» **PROBLEM DESCRIPTION**:
From the line containing "orange hat: 2 -> 3" through the last line of the entries below, transcribe each line exactly, excluding any picture.

[Data records]
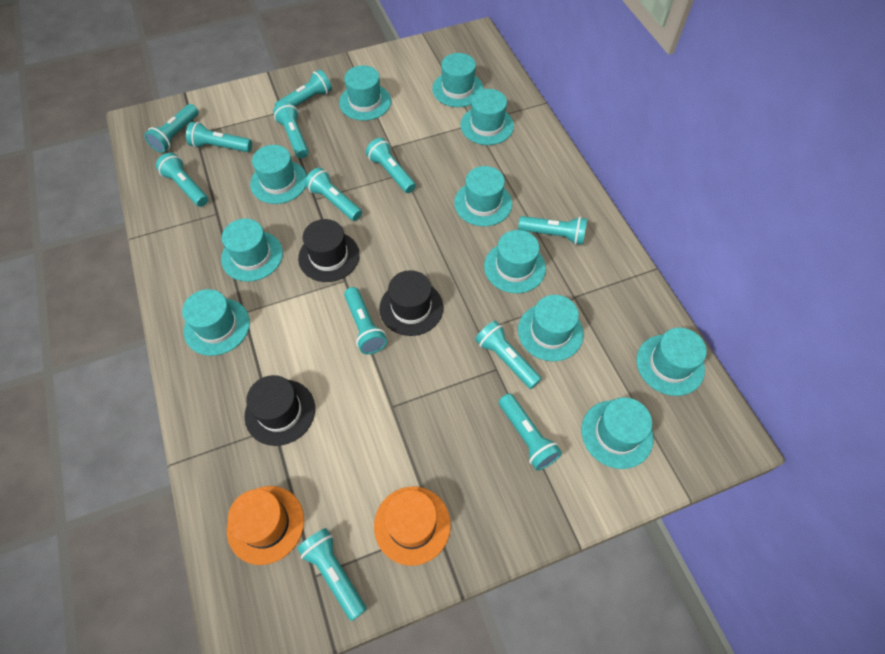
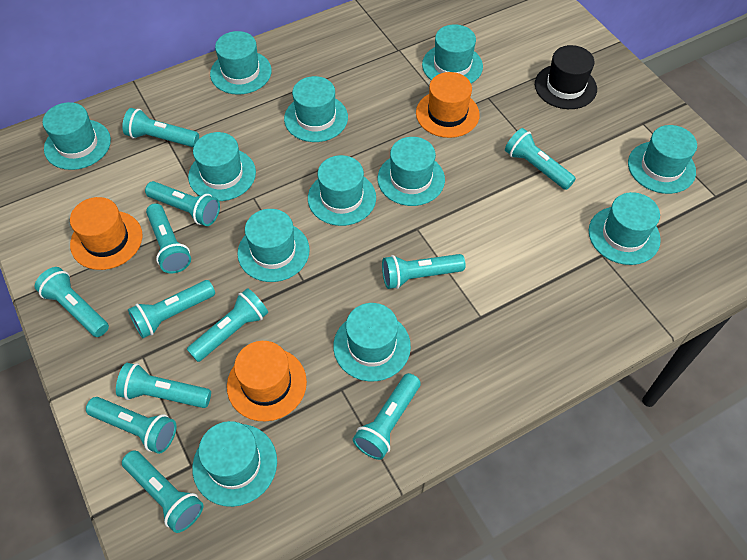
black hat: 3 -> 1
orange hat: 2 -> 3
turquoise hat: 11 -> 12

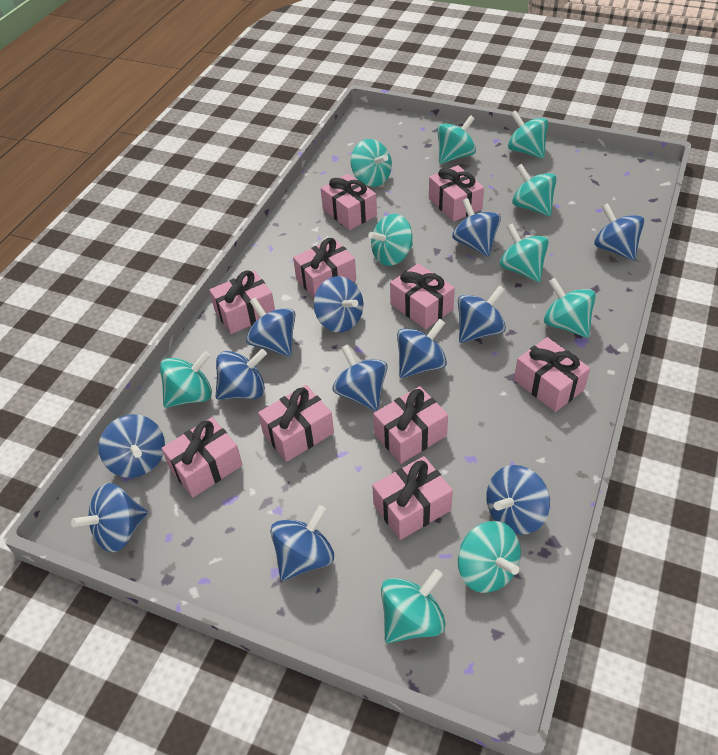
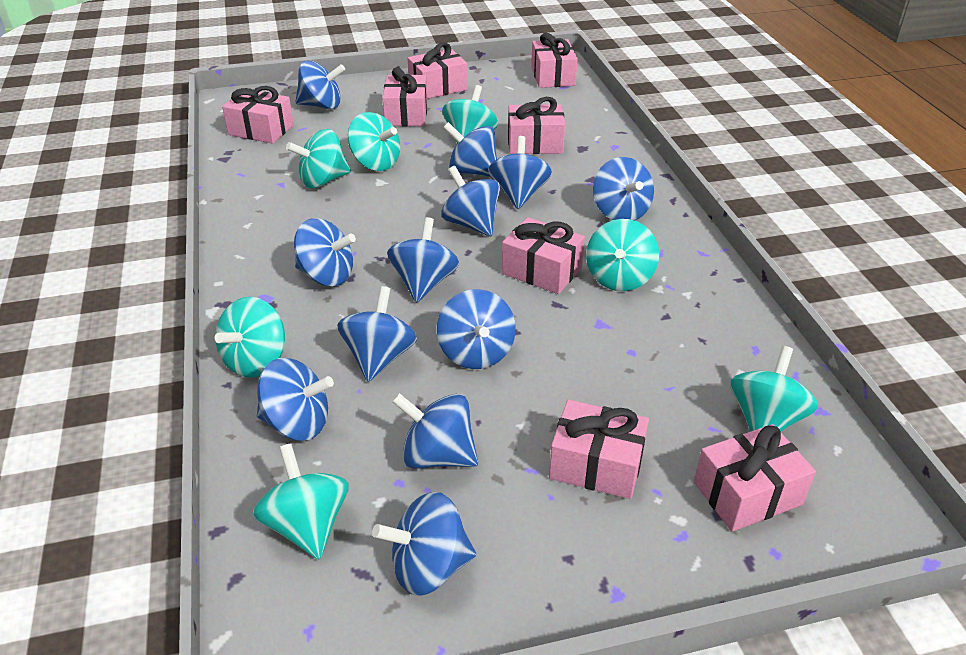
pink gift: 10 -> 8
turquoise spinning top: 10 -> 7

» **ANSWER TO THIS PROBLEM**:
orange hat: 2 -> 3
turquoise hat: 11 -> 12

pink gift: 10 -> 8
turquoise spinning top: 10 -> 7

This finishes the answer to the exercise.